◆ **EXTRACTED INFORMATION**

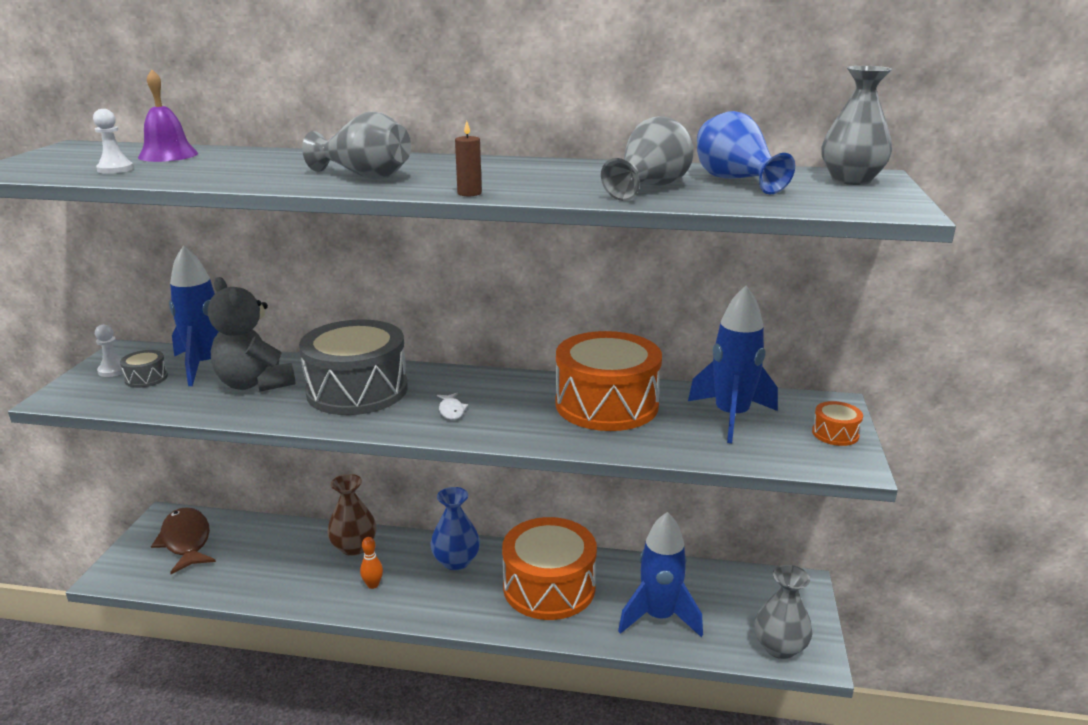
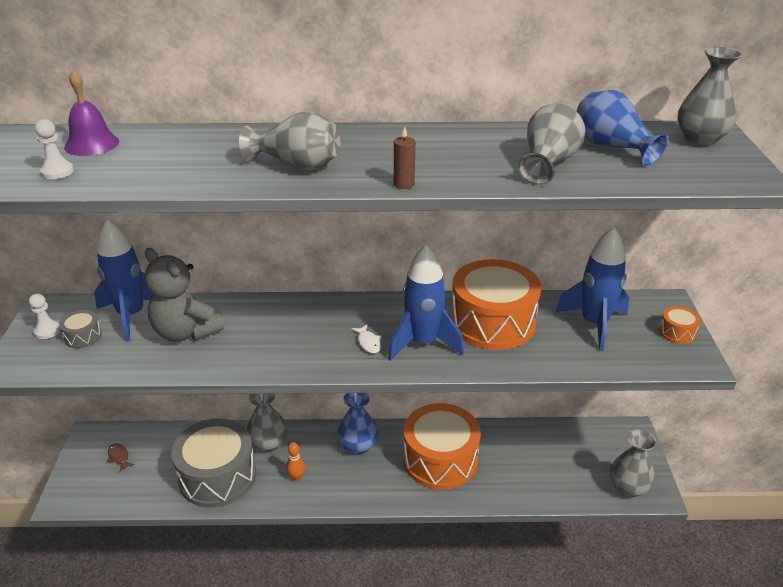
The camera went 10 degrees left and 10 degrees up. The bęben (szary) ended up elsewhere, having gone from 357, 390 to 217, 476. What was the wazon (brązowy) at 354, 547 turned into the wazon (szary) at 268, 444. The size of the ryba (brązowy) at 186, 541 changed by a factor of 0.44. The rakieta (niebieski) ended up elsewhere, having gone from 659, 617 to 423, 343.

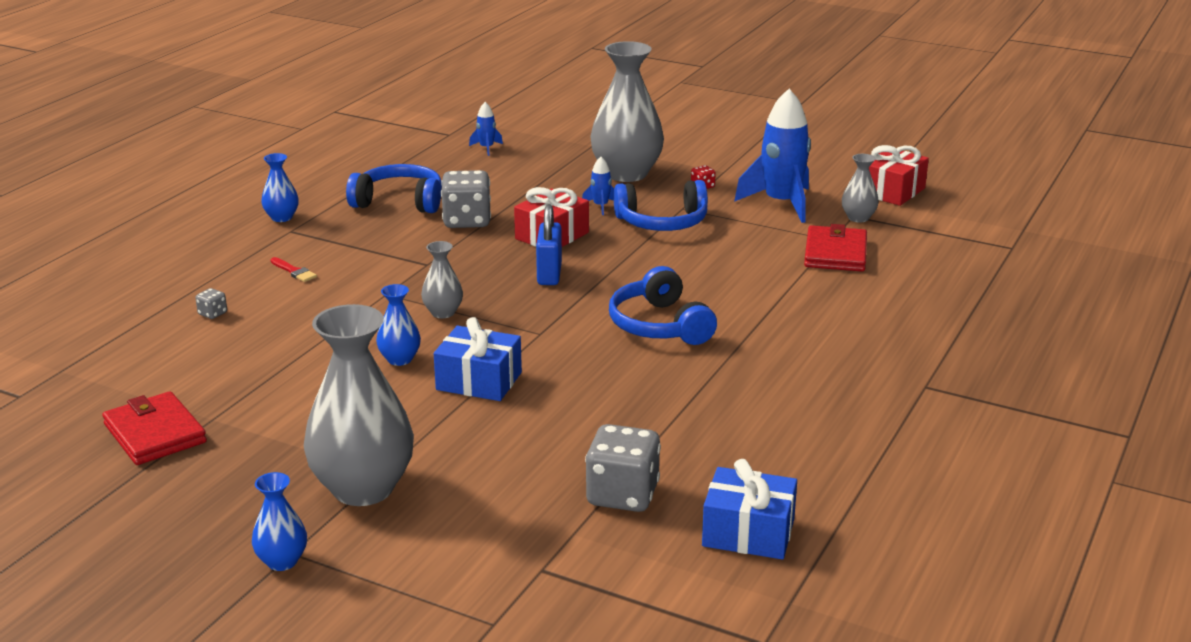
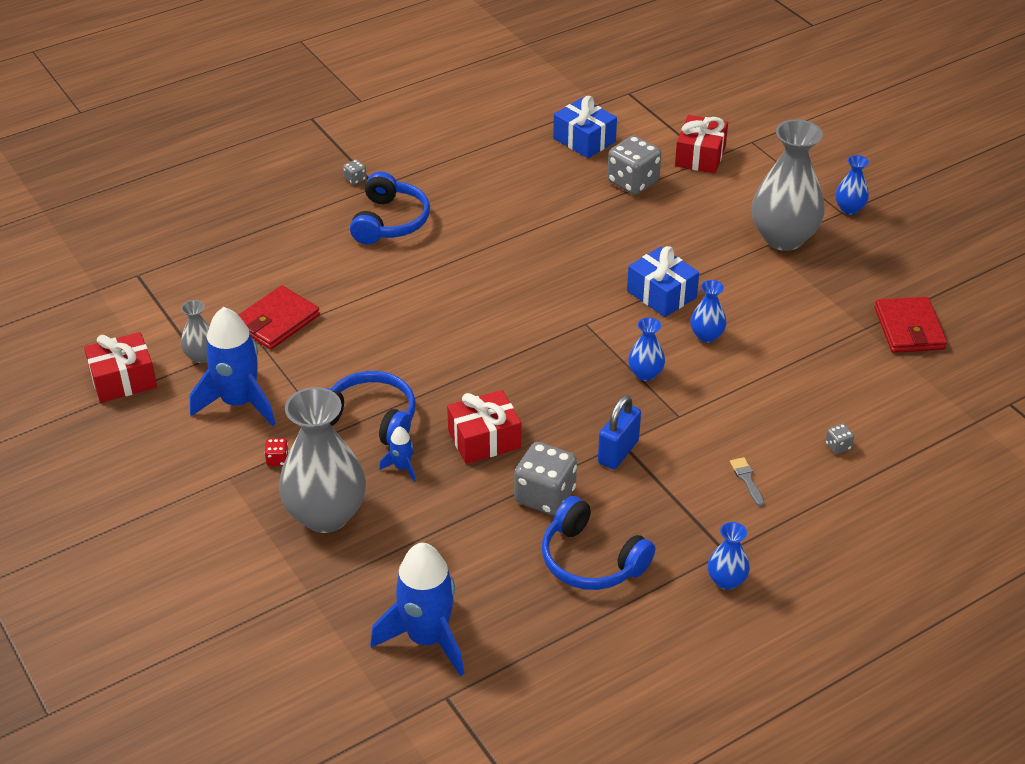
The camera went 150 degrees left and 15 degrees up. The size of the rakieta (niebieski) at 486, 148 changed by a factor of 2.25. The kłódka (niebieski) ended up elsewhere, having gone from 549, 274 to 618, 452. What was the wazon (szary) at 443, 313 turned into the wazon (niebieski) at 645, 374. What was the pędzel (czerwony) at 294, 271 turned into the pędzel (szary) at 747, 479. The słuchawki (niebieski) ended up elsewhere, having gone from 660, 325 to 389, 221. The second view gained the prezent (czerwony) at 700, 156. The second view gained the kostka do gry (szary) at 355, 179.

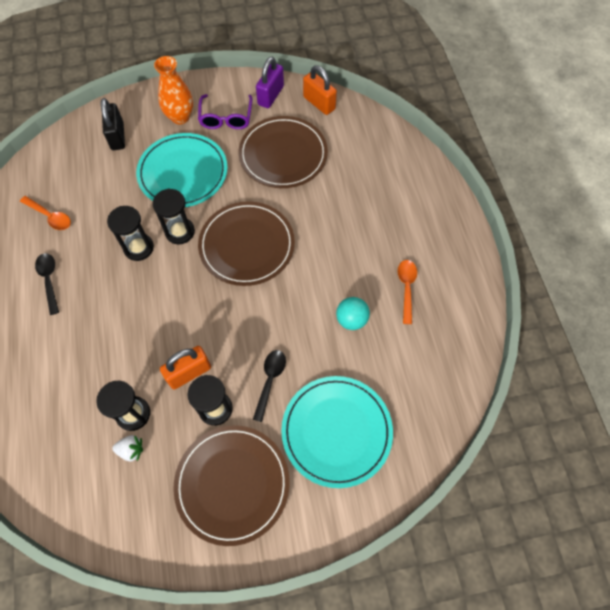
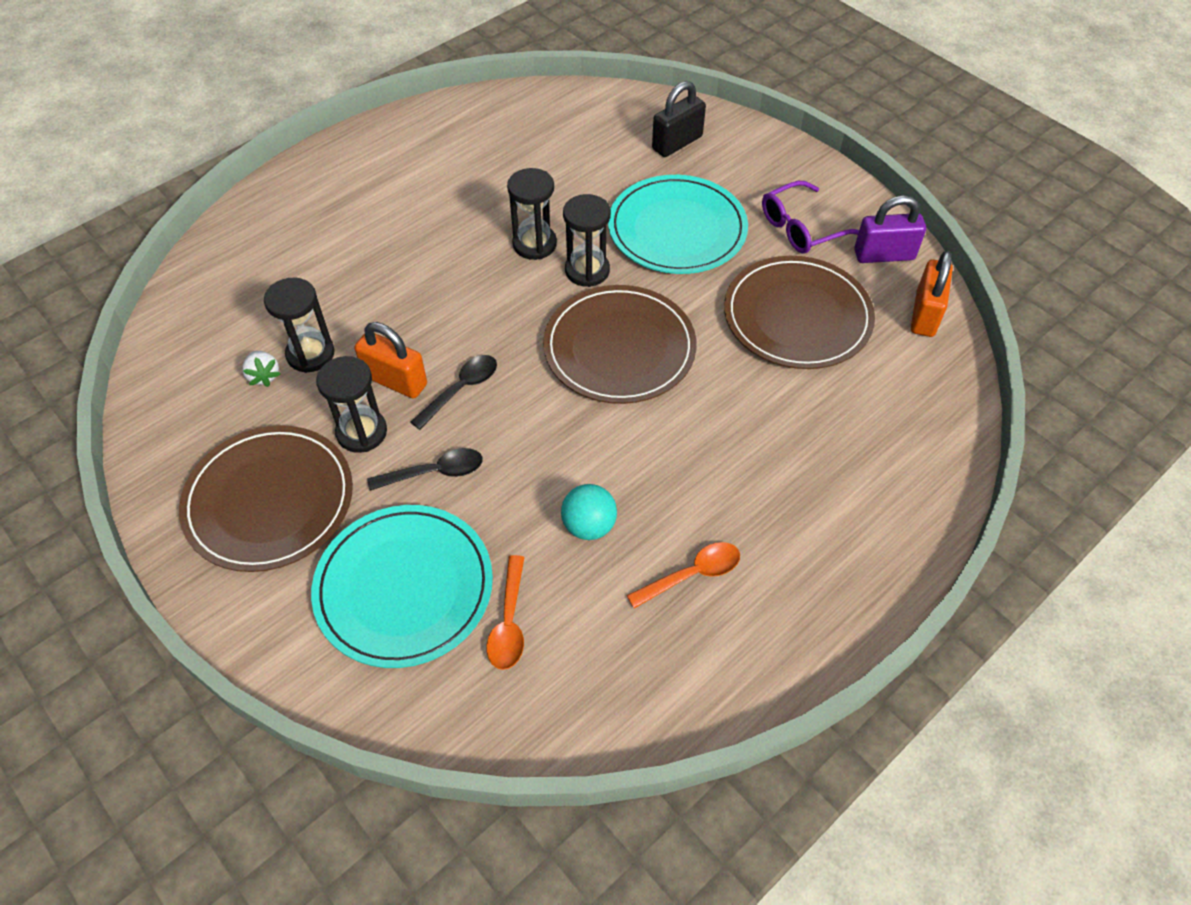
The camera went 60 degrees right and 10 degrees down. The second view lost the wazon (pomarańczowy) at 180, 117. The łyżka (pomarańczowy) ended up elsewhere, having gone from 50, 216 to 509, 622. The łyżka (czarny) ended up elsewhere, having gone from 49, 280 to 461, 389.

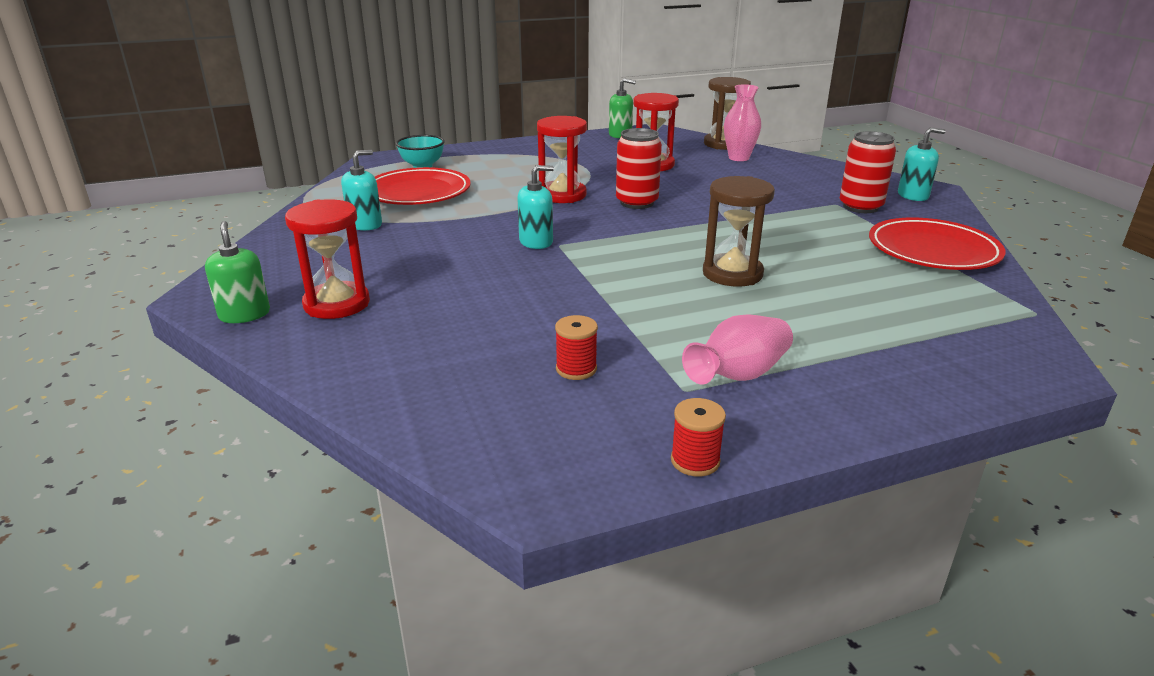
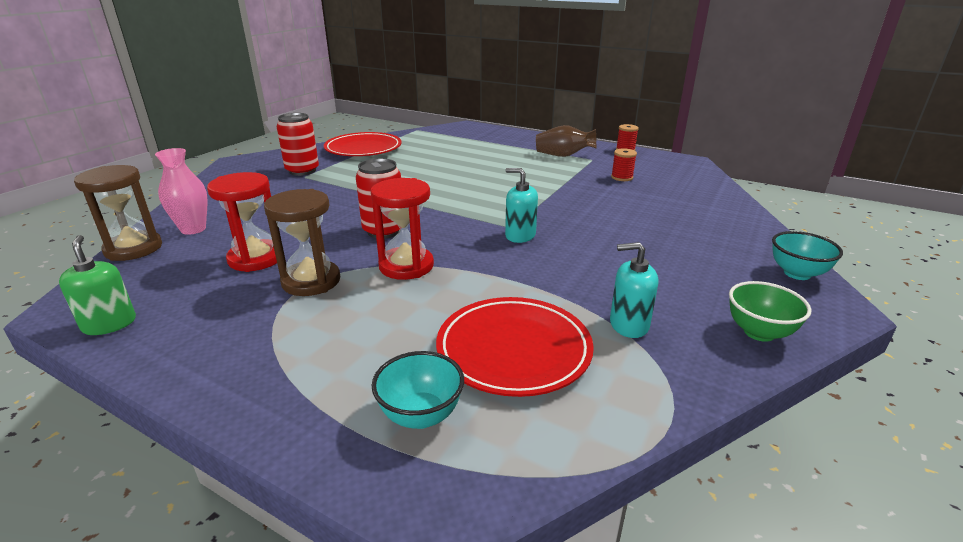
The camera went 130 degrees left and 0 degrees up. The second view lost the dozownik mydła (turkusowy) at 913, 195. The klepsydra (brązowy) ended up elsewhere, having gone from 732, 274 to 311, 281. The second view lost the klepsydra (czerwony) at 337, 304. Where the dozownik mydła (zielony) stood at 244, 314, the miska (turkusowy) came to stand at 797, 273. What was the wazon (różowy) at 738, 375 turned into the wazon (brązowy) at 563, 155. The second view gained the miska (zielony) at 759, 332.

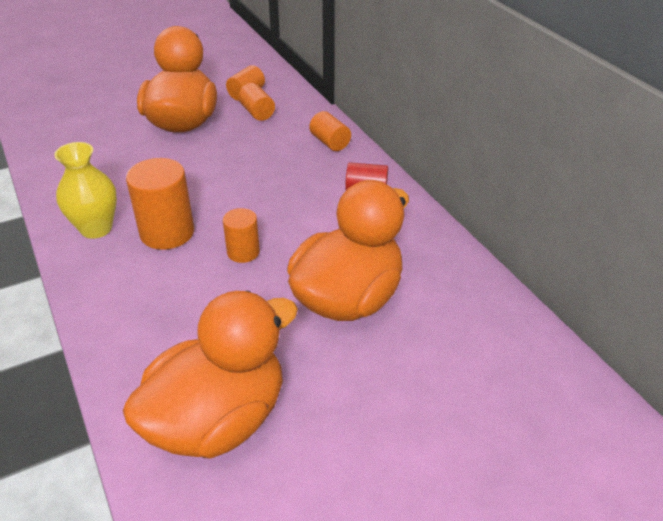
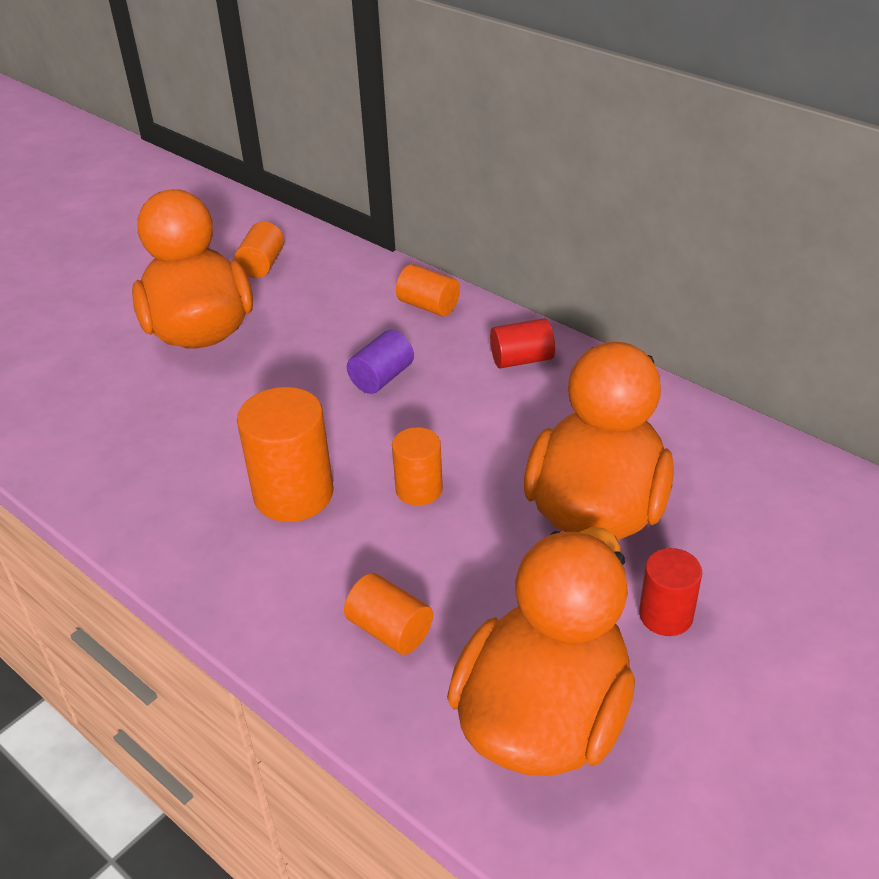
The camera went 20 degrees left and 0 degrees up. The walec (pomarańczowy) ended up elsewhere, having gone from 257, 112 to 390, 630. The second view lost the wazon (żółty) at 96, 228. The second view gained the walec (fioletowy) at 382, 378. The second view gained the walec (czerwony) at 666, 615.

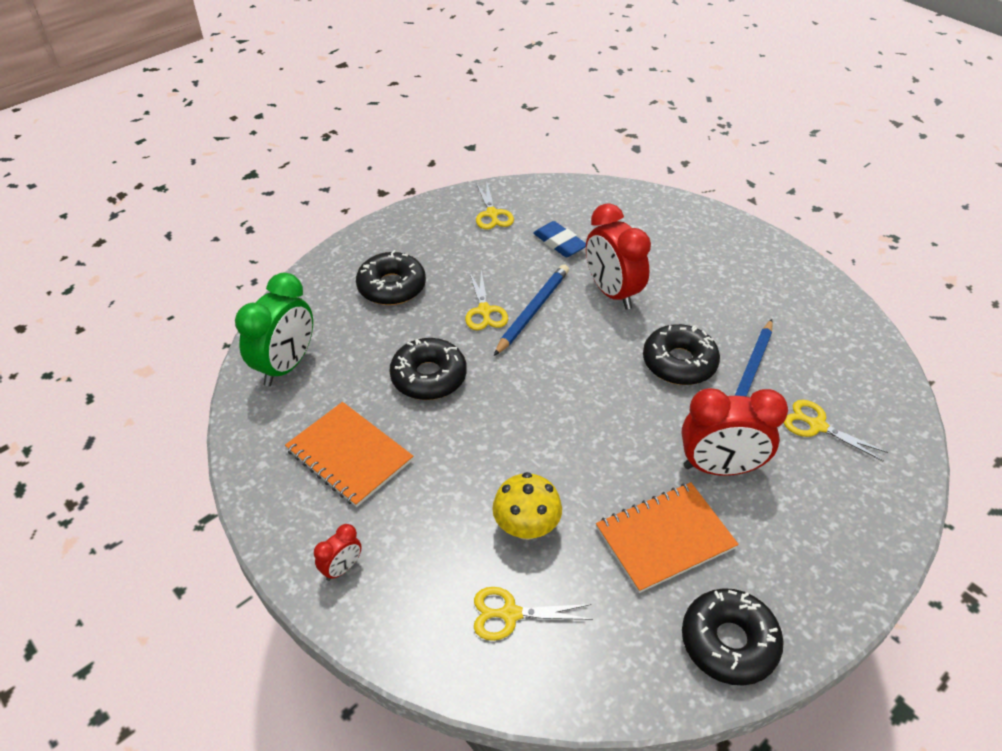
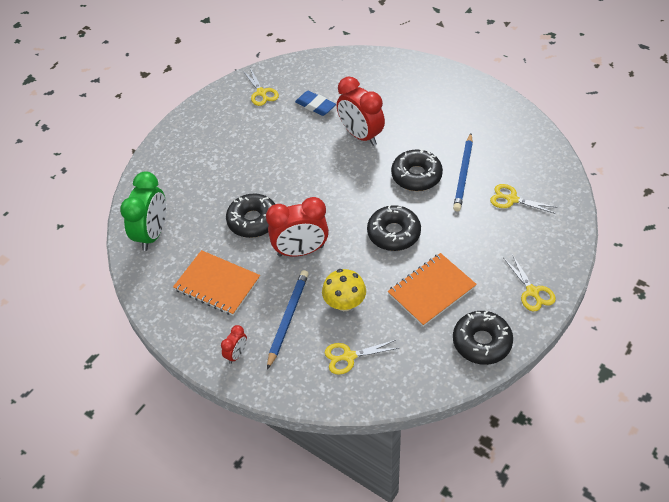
The camera went 10 degrees left and 5 degrees up. The donut (czarny) ended up elsewhere, having gone from 392, 287 to 393, 233. The ołówek (niebieski) ended up elsewhere, having gone from 532, 311 to 288, 318. The nożyczki (żółty) ended up elsewhere, having gone from 484, 311 to 532, 292. The budzik (czerwony) ended up elsewhere, having gone from 719, 468 to 300, 251.

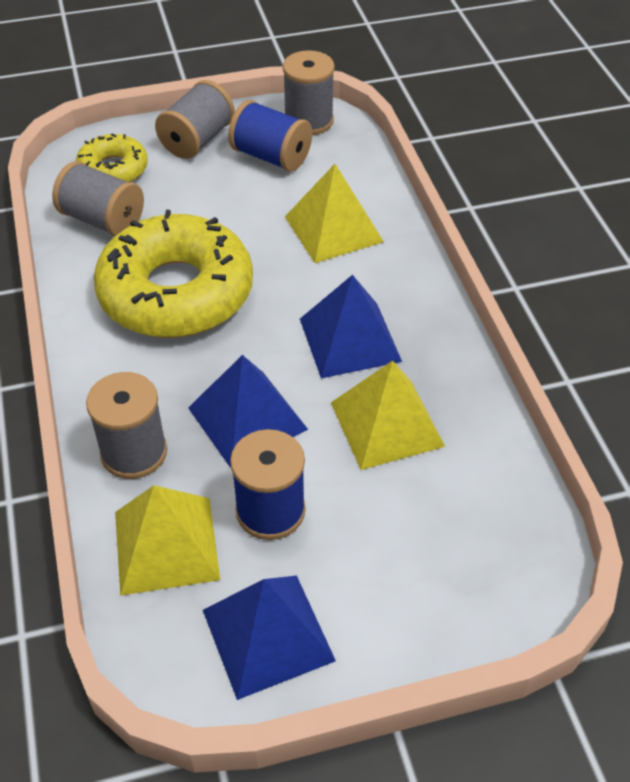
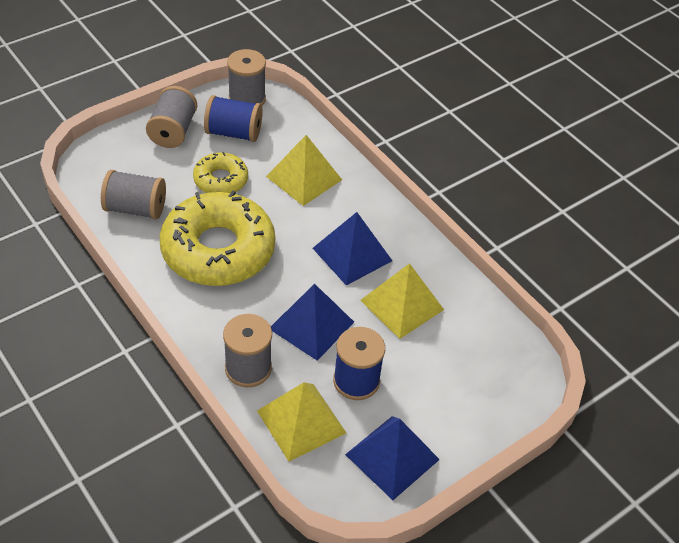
The camera went 25 degrees left and 0 degrees up. The donut (żółty) ended up elsewhere, having gone from 113, 169 to 221, 180.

◆ **EXERCISE DIRECTIONS**
An exact copy of every entry above is needed, minus the pictures.

◆ **SOLUTION TO THIS EXERCISE**
The camera went 10 degrees left and 10 degrees up. The bęben (szary) ended up elsewhere, having gone from 357, 390 to 217, 476. What was the wazon (brązowy) at 354, 547 turned into the wazon (szary) at 268, 444. The size of the ryba (brązowy) at 186, 541 changed by a factor of 0.44. The rakieta (niebieski) ended up elsewhere, having gone from 659, 617 to 423, 343.

The camera went 150 degrees left and 15 degrees up. The size of the rakieta (niebieski) at 486, 148 changed by a factor of 2.25. The kłódka (niebieski) ended up elsewhere, having gone from 549, 274 to 618, 452. What was the wazon (szary) at 443, 313 turned into the wazon (niebieski) at 645, 374. What was the pędzel (czerwony) at 294, 271 turned into the pędzel (szary) at 747, 479. The słuchawki (niebieski) ended up elsewhere, having gone from 660, 325 to 389, 221. The second view gained the prezent (czerwony) at 700, 156. The second view gained the kostka do gry (szary) at 355, 179.

The camera went 60 degrees right and 10 degrees down. The second view lost the wazon (pomarańczowy) at 180, 117. The łyżka (pomarańczowy) ended up elsewhere, having gone from 50, 216 to 509, 622. The łyżka (czarny) ended up elsewhere, having gone from 49, 280 to 461, 389.

The camera went 130 degrees left and 0 degrees up. The second view lost the dozownik mydła (turkusowy) at 913, 195. The klepsydra (brązowy) ended up elsewhere, having gone from 732, 274 to 311, 281. The second view lost the klepsydra (czerwony) at 337, 304. Where the dozownik mydła (zielony) stood at 244, 314, the miska (turkusowy) came to stand at 797, 273. What was the wazon (różowy) at 738, 375 turned into the wazon (brązowy) at 563, 155. The second view gained the miska (zielony) at 759, 332.

The camera went 20 degrees left and 0 degrees up. The walec (pomarańczowy) ended up elsewhere, having gone from 257, 112 to 390, 630. The second view lost the wazon (żółty) at 96, 228. The second view gained the walec (fioletowy) at 382, 378. The second view gained the walec (czerwony) at 666, 615.

The camera went 10 degrees left and 5 degrees up. The donut (czarny) ended up elsewhere, having gone from 392, 287 to 393, 233. The ołówek (niebieski) ended up elsewhere, having gone from 532, 311 to 288, 318. The nożyczki (żółty) ended up elsewhere, having gone from 484, 311 to 532, 292. The budzik (czerwony) ended up elsewhere, having gone from 719, 468 to 300, 251.

The camera went 25 degrees left and 0 degrees up. The donut (żółty) ended up elsewhere, having gone from 113, 169 to 221, 180.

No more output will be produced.